## Your instructions:
Below are entries; output exactly the lines from the one with "STEPPER3 pin IN1: D2 -> D4" to the one with "POT: 5k -> 10k", both included, and nothing else.

## Data provided:
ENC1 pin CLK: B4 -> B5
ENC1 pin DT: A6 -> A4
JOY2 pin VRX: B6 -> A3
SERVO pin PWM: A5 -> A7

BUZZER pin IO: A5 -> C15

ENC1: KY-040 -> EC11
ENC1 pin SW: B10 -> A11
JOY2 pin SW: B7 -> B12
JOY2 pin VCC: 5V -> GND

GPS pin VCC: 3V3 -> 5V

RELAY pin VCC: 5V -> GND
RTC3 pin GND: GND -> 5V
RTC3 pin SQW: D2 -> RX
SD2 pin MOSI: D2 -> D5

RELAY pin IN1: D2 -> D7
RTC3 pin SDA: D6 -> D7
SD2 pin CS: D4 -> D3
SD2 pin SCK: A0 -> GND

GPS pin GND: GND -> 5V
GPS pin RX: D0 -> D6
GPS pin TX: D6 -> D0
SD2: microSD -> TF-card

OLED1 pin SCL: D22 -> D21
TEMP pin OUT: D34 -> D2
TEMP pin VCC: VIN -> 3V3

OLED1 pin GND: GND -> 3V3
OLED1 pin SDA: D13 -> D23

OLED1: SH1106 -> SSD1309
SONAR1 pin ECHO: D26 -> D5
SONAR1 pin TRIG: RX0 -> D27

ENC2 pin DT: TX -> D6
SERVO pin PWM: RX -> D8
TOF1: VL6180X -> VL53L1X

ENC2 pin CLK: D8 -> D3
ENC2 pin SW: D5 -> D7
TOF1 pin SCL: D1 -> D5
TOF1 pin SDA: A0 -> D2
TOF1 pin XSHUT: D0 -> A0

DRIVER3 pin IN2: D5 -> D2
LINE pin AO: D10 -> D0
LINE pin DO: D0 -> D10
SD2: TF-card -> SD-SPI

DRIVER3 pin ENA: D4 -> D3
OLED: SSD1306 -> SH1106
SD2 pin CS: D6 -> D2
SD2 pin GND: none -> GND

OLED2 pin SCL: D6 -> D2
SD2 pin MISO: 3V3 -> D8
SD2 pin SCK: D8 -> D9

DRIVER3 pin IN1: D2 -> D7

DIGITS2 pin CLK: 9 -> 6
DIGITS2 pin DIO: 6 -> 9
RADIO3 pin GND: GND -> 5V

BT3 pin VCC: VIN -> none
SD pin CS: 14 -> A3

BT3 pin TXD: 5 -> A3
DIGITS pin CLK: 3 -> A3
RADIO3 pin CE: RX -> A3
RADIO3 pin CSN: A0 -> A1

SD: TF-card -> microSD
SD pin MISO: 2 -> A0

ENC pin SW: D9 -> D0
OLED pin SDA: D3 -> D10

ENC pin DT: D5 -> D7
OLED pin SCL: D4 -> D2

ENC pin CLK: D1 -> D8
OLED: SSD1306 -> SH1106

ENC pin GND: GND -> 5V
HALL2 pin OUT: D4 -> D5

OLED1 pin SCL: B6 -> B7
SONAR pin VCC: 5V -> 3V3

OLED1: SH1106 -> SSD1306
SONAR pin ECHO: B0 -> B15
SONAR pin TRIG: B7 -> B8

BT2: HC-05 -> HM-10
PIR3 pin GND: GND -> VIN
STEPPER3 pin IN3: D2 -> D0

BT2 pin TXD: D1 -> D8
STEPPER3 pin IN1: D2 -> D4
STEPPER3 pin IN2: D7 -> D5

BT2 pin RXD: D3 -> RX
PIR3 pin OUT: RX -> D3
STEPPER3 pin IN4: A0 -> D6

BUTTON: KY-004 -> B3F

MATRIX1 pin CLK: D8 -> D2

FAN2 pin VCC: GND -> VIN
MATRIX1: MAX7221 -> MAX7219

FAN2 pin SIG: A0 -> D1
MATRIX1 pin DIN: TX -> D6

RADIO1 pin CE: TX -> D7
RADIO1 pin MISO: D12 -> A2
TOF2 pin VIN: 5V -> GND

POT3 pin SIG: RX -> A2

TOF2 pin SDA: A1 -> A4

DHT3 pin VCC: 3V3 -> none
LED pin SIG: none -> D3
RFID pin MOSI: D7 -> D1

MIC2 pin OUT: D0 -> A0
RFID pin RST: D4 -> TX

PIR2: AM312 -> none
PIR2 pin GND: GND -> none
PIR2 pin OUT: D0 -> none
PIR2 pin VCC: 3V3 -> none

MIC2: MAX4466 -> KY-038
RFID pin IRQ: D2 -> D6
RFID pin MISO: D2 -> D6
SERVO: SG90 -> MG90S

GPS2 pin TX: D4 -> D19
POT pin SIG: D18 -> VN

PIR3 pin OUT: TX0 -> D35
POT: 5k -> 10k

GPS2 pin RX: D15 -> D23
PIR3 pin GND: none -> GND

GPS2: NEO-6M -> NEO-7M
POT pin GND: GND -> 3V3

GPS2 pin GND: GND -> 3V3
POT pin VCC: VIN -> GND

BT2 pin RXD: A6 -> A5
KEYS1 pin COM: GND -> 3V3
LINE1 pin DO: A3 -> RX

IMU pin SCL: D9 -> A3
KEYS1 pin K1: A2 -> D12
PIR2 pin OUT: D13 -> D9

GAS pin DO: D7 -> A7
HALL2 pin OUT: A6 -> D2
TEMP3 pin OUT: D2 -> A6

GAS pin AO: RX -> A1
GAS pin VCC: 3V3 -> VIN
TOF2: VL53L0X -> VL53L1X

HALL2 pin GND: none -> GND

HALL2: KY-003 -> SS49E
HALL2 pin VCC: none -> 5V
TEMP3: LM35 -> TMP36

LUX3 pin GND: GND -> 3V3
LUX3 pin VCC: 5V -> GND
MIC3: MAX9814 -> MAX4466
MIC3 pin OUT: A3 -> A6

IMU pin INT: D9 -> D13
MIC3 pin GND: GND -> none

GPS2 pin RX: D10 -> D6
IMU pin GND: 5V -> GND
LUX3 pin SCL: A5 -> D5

## Task result:
STEPPER3 pin IN1: D2 -> D4
STEPPER3 pin IN2: D7 -> D5

BT2 pin RXD: D3 -> RX
PIR3 pin OUT: RX -> D3
STEPPER3 pin IN4: A0 -> D6

BUTTON: KY-004 -> B3F

MATRIX1 pin CLK: D8 -> D2

FAN2 pin VCC: GND -> VIN
MATRIX1: MAX7221 -> MAX7219

FAN2 pin SIG: A0 -> D1
MATRIX1 pin DIN: TX -> D6

RADIO1 pin CE: TX -> D7
RADIO1 pin MISO: D12 -> A2
TOF2 pin VIN: 5V -> GND

POT3 pin SIG: RX -> A2

TOF2 pin SDA: A1 -> A4

DHT3 pin VCC: 3V3 -> none
LED pin SIG: none -> D3
RFID pin MOSI: D7 -> D1

MIC2 pin OUT: D0 -> A0
RFID pin RST: D4 -> TX

PIR2: AM312 -> none
PIR2 pin GND: GND -> none
PIR2 pin OUT: D0 -> none
PIR2 pin VCC: 3V3 -> none

MIC2: MAX4466 -> KY-038
RFID pin IRQ: D2 -> D6
RFID pin MISO: D2 -> D6
SERVO: SG90 -> MG90S

GPS2 pin TX: D4 -> D19
POT pin SIG: D18 -> VN

PIR3 pin OUT: TX0 -> D35
POT: 5k -> 10k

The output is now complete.